Exercise objective:
Give back every line of the data exactly. Pictures are not part of the copy.

Record set:

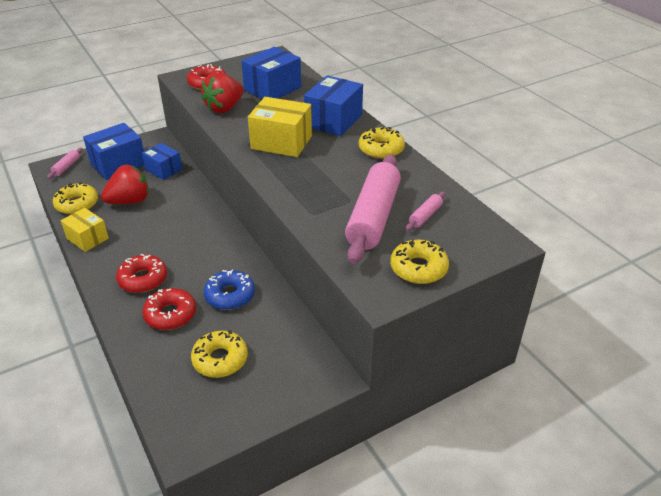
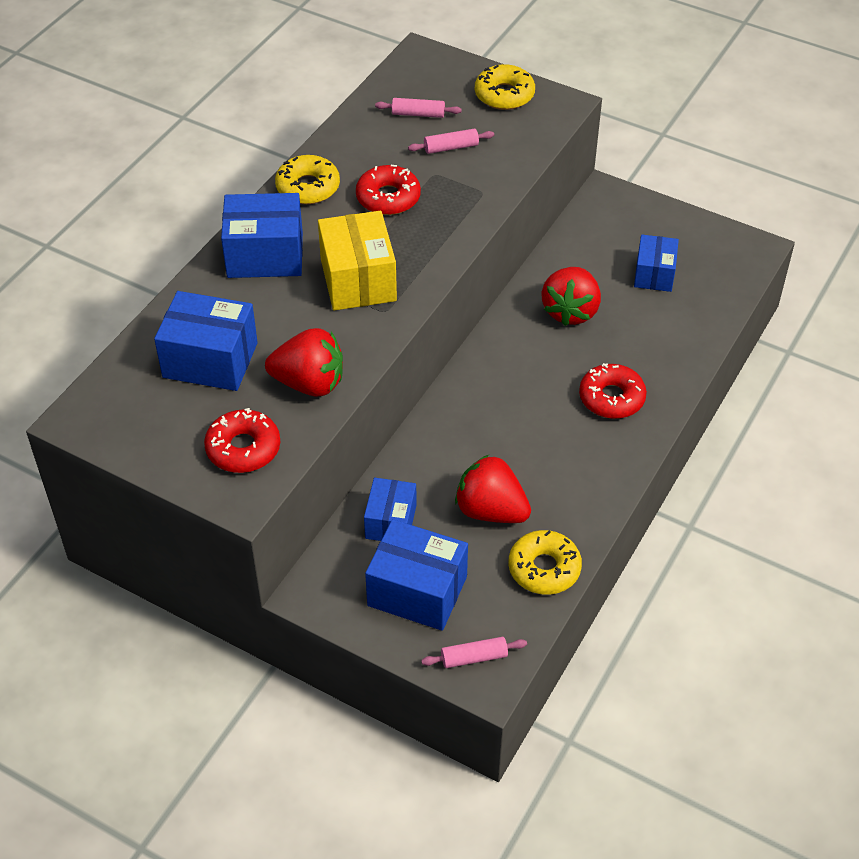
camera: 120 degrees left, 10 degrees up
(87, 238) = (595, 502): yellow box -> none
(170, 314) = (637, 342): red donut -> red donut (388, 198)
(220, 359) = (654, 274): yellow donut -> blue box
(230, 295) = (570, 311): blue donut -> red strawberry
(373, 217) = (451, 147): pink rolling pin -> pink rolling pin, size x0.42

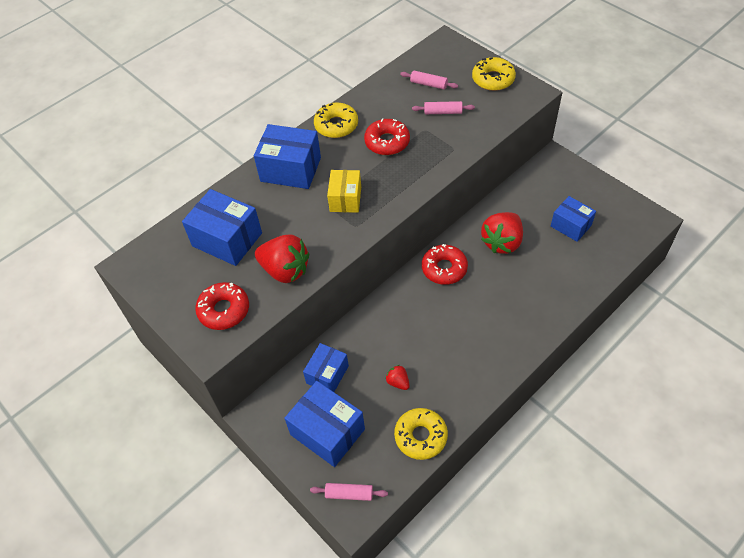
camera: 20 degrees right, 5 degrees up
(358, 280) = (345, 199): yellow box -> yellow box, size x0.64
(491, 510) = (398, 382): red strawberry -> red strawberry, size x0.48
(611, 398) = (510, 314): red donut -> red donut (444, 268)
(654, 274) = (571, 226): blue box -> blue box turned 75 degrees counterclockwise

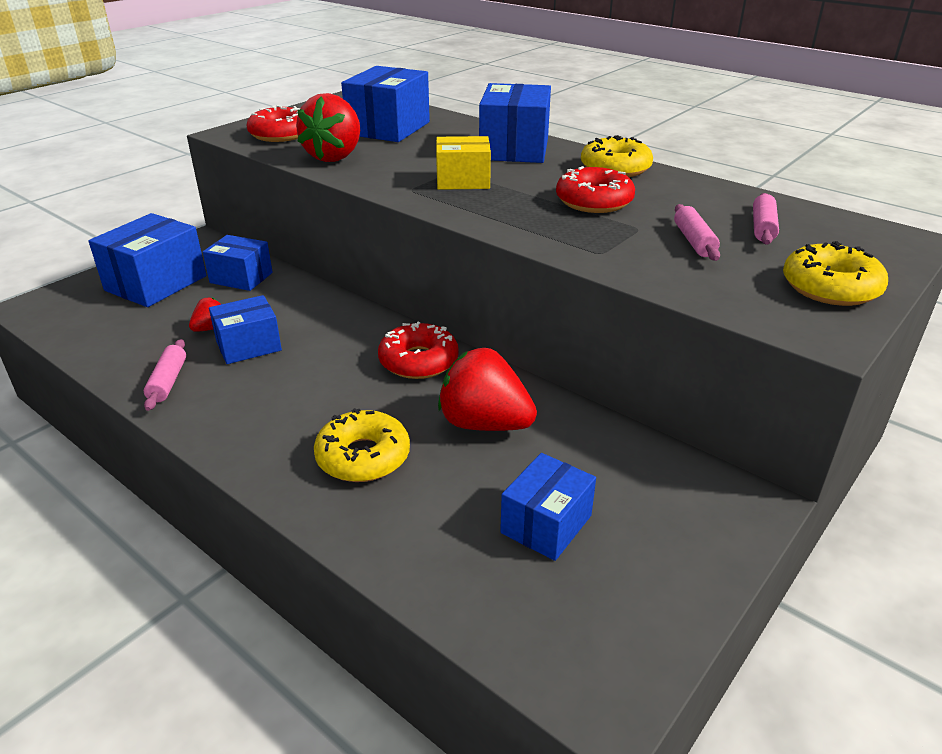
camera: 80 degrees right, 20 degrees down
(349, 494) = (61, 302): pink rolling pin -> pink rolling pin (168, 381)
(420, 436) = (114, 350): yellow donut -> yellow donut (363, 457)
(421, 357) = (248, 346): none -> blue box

Problem solution:
camera: 120 degrees left, 10 degrees up
(87, 238) = (595, 502): yellow box -> none
(170, 314) = (637, 342): red donut -> red donut (388, 198)
(220, 359) = (654, 274): yellow donut -> blue box
(230, 295) = (570, 311): blue donut -> red strawberry
(373, 217) = (451, 147): pink rolling pin -> pink rolling pin, size x0.42

camera: 20 degrees right, 5 degrees up
(358, 280) = (345, 199): yellow box -> yellow box, size x0.64
(491, 510) = (398, 382): red strawberry -> red strawberry, size x0.48
(611, 398) = (510, 314): red donut -> red donut (444, 268)
(654, 274) = (571, 226): blue box -> blue box turned 75 degrees counterclockwise

camera: 80 degrees right, 20 degrees down
(349, 494) = (61, 302): pink rolling pin -> pink rolling pin (168, 381)
(420, 436) = (114, 350): yellow donut -> yellow donut (363, 457)
(421, 357) = (248, 346): none -> blue box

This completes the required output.